# EXERCISE DESCRIPTION:
Retype the material that follows exactly, limited to the lines from the one with "none -> blue brick D7:D8 level 2" through the one with "none -> brown brick H2 level 3", and keep out all pictures.
Top of AVAILABLE RECORDS
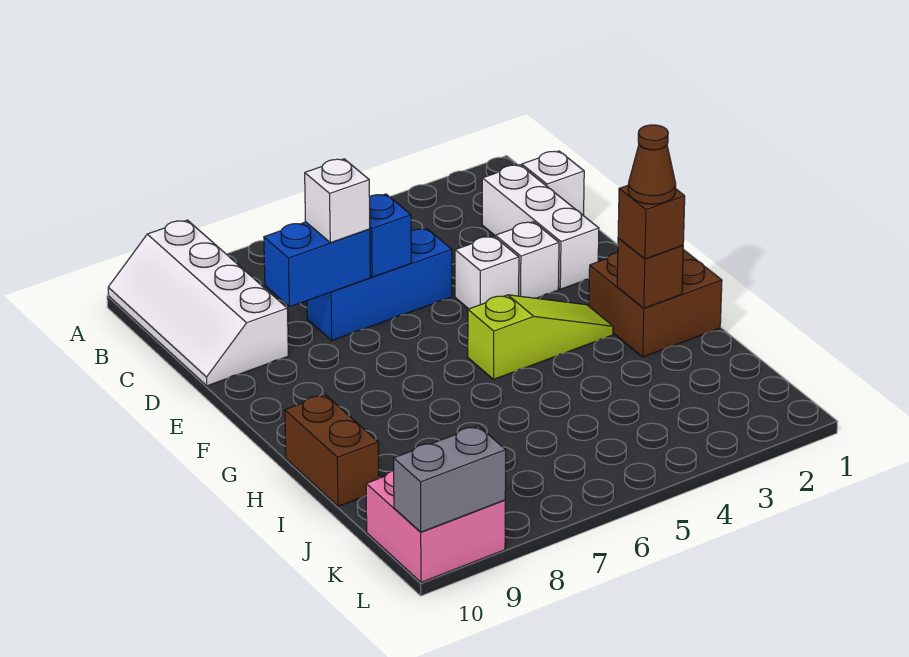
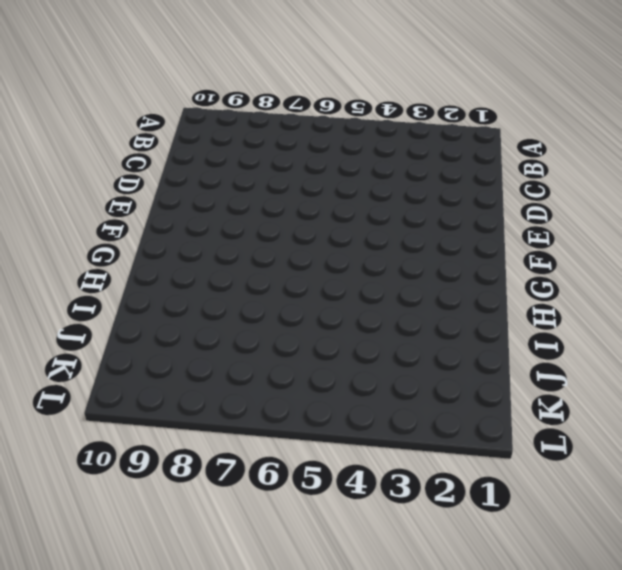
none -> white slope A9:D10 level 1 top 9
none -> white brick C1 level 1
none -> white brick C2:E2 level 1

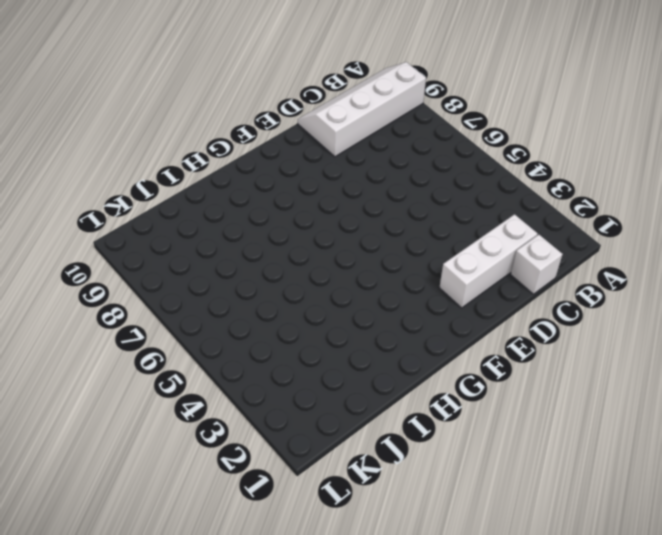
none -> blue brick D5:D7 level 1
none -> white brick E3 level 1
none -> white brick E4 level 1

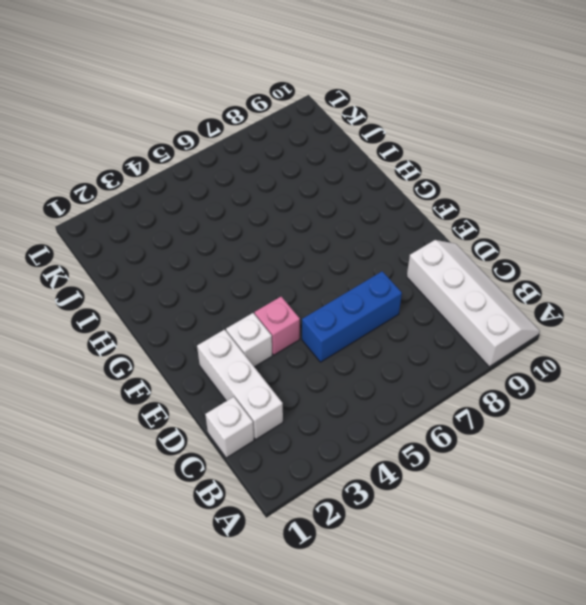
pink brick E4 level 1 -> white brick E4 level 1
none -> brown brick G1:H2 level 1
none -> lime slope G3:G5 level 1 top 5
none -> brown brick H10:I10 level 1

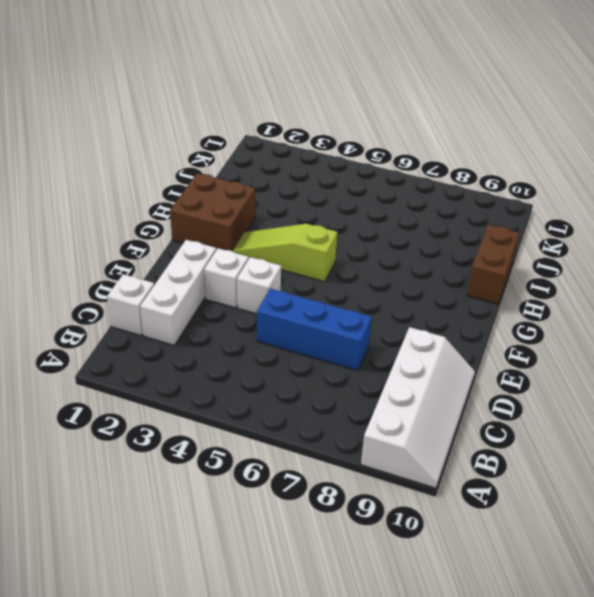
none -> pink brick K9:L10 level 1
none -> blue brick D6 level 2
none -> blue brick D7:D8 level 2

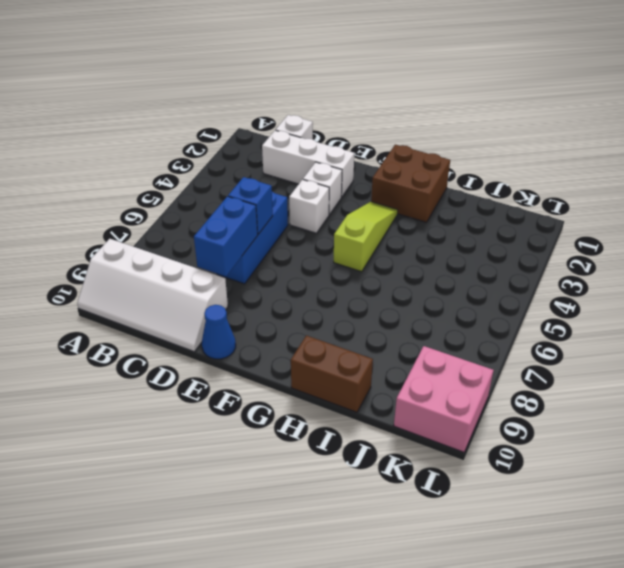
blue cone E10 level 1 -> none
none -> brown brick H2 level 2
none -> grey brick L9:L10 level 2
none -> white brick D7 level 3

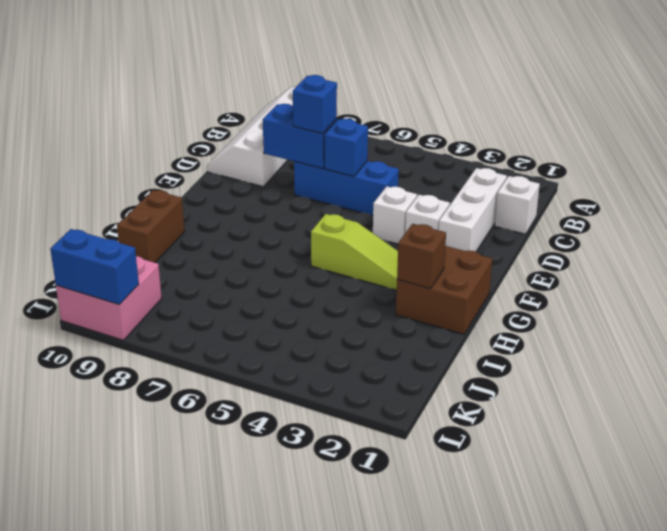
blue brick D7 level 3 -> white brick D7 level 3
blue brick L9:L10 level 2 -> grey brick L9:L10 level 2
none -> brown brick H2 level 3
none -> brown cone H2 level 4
Bottom of AVAILABLE RECORDS
Top of AVAILABLE RECORDS
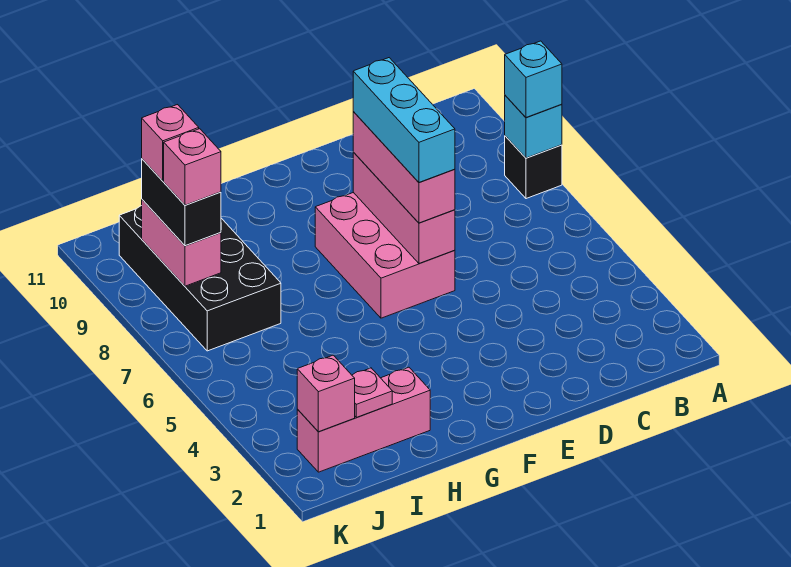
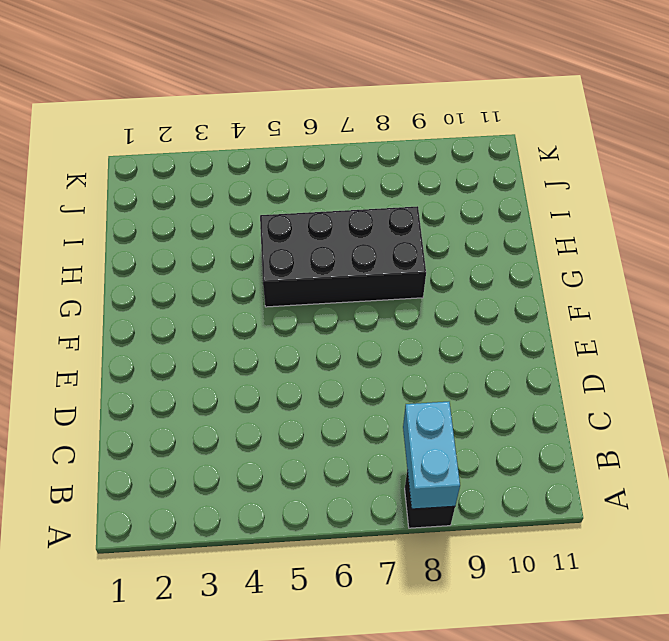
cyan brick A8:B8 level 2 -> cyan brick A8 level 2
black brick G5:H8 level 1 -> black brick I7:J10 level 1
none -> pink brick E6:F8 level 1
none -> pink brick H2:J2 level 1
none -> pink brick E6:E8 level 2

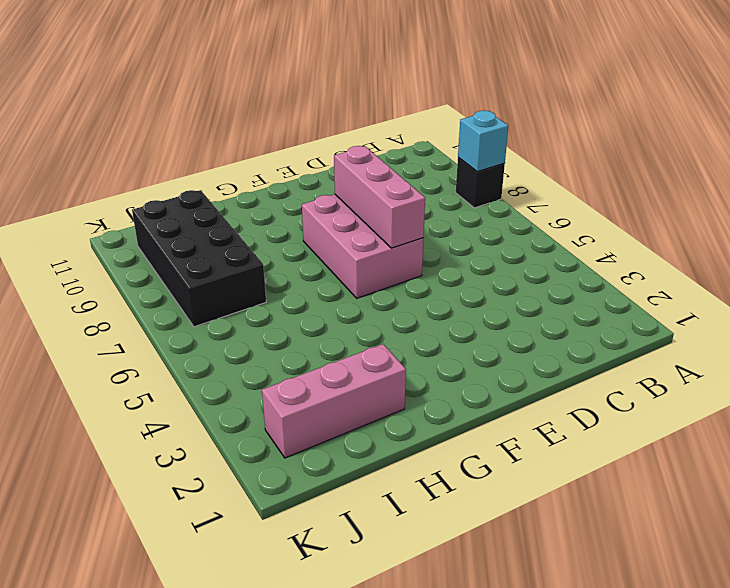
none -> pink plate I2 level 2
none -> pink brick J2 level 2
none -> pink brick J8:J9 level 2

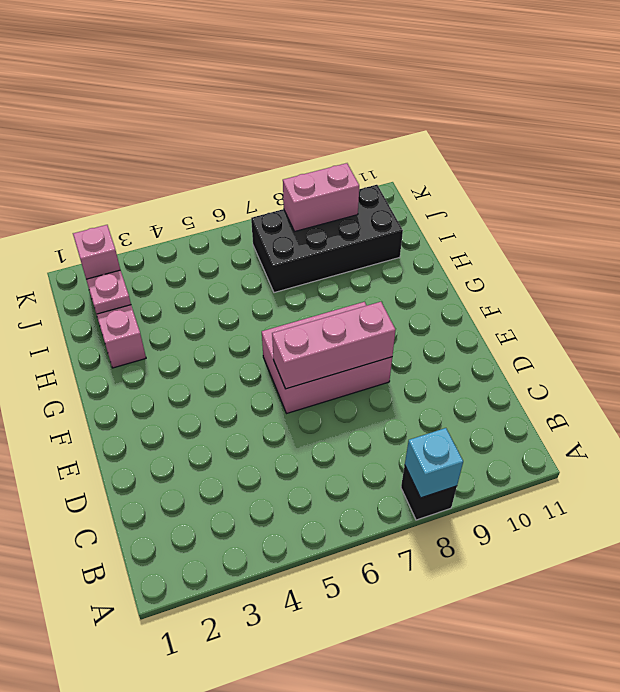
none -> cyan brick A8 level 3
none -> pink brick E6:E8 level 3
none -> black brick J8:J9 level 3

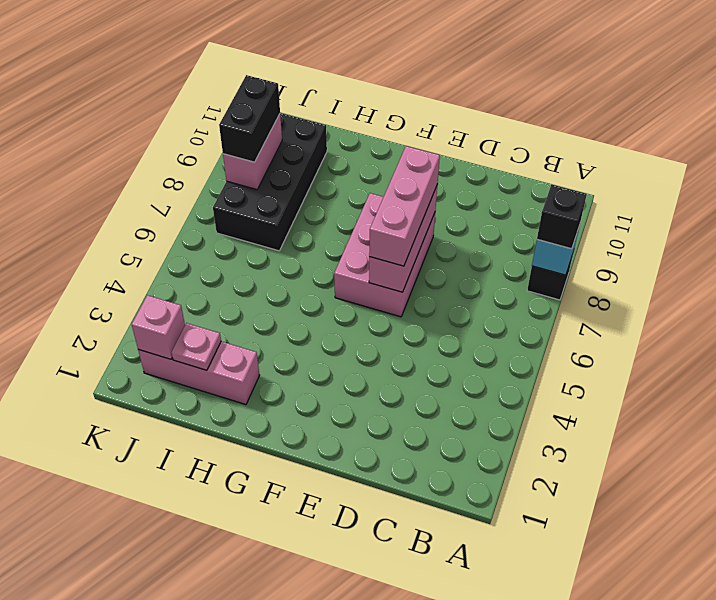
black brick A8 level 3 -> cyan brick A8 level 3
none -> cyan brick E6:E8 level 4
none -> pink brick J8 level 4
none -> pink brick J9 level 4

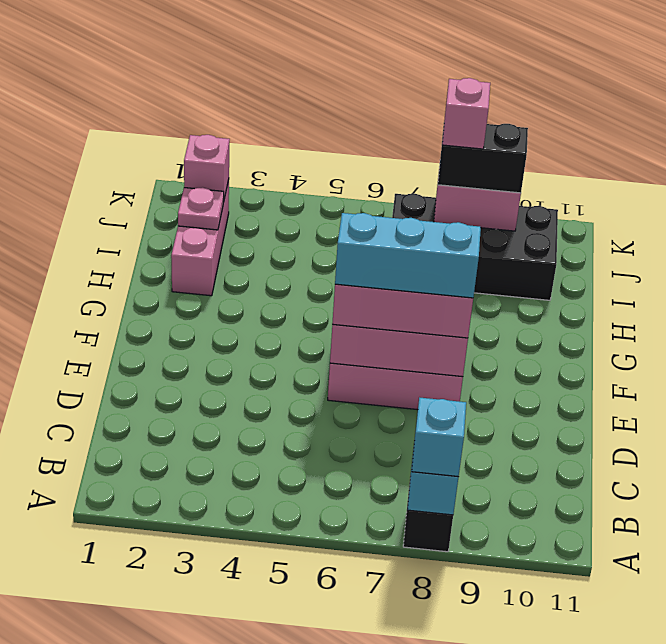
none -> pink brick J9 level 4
Bottom of AVAILABLE RECORDS
# ANSWER SECTION:
none -> blue brick D7:D8 level 2

blue cone E10 level 1 -> none
none -> brown brick H2 level 2
none -> grey brick L9:L10 level 2
none -> white brick D7 level 3

blue brick D7 level 3 -> white brick D7 level 3
blue brick L9:L10 level 2 -> grey brick L9:L10 level 2
none -> brown brick H2 level 3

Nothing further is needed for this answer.